What is required: The response should consist of the data below, copied exactly, with no pictures in it.

Input data:
=== Section Start ===

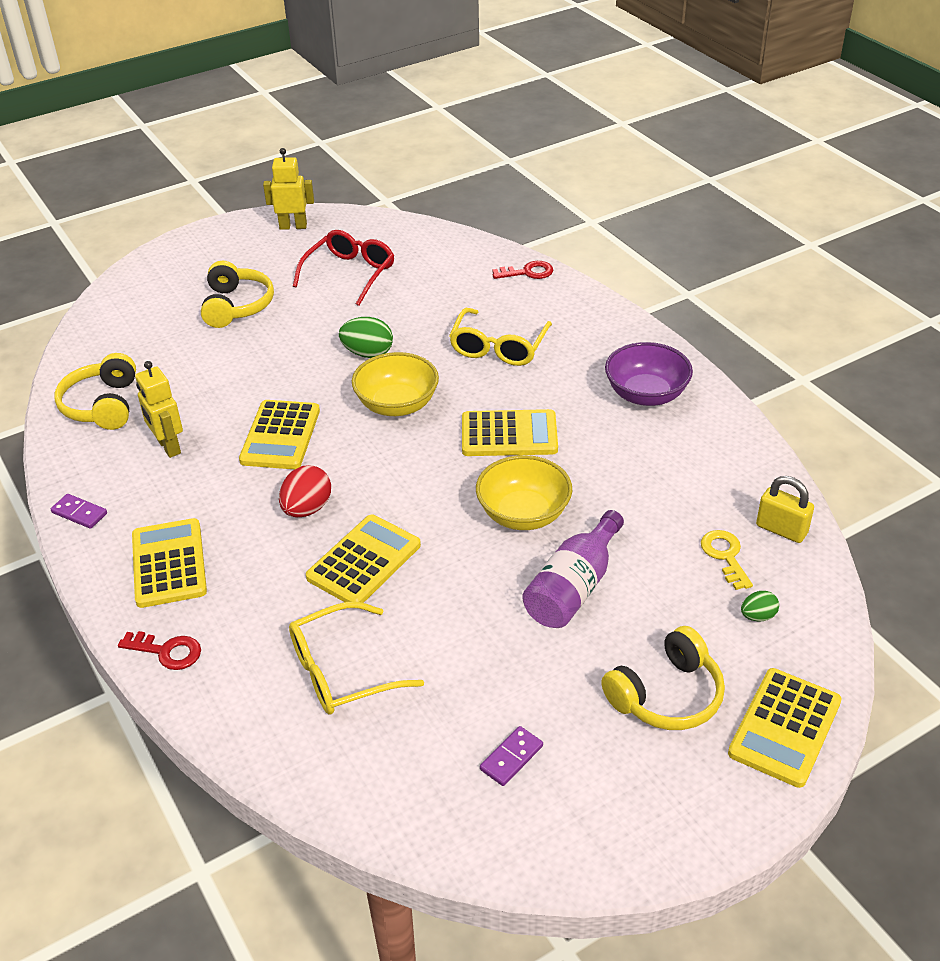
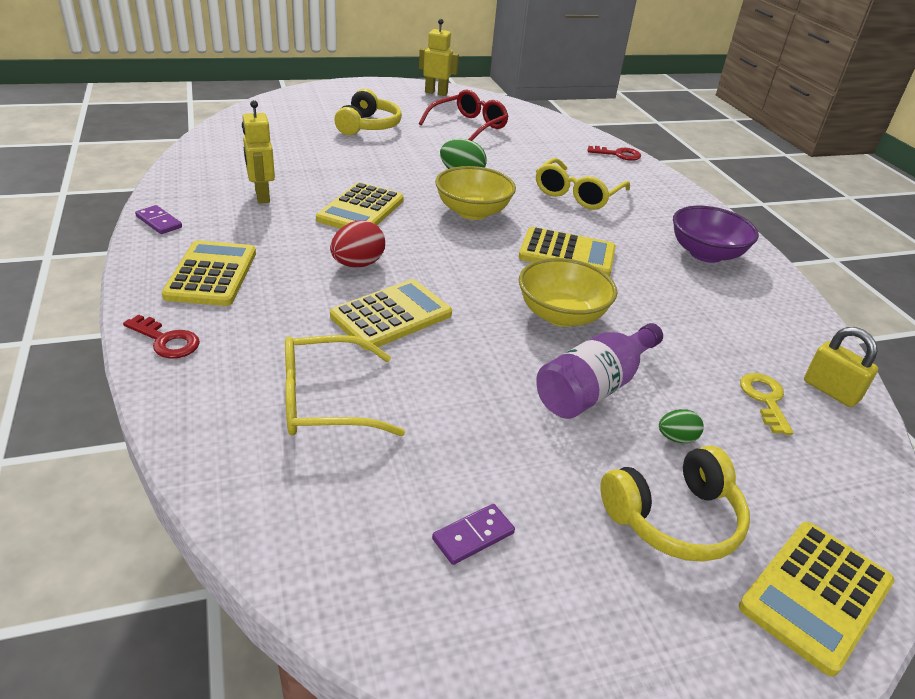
camera: 10 degrees right, 5 degrees down
yellow headphones [54,353,136,430] -> none
green egg [741,591,779,622] -> green egg moved to [659,409,704,443]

=== Section End ===

Output below:
camera: 10 degrees right, 5 degrees down
yellow headphones [54,353,136,430] -> none
green egg [741,591,779,622] -> green egg moved to [659,409,704,443]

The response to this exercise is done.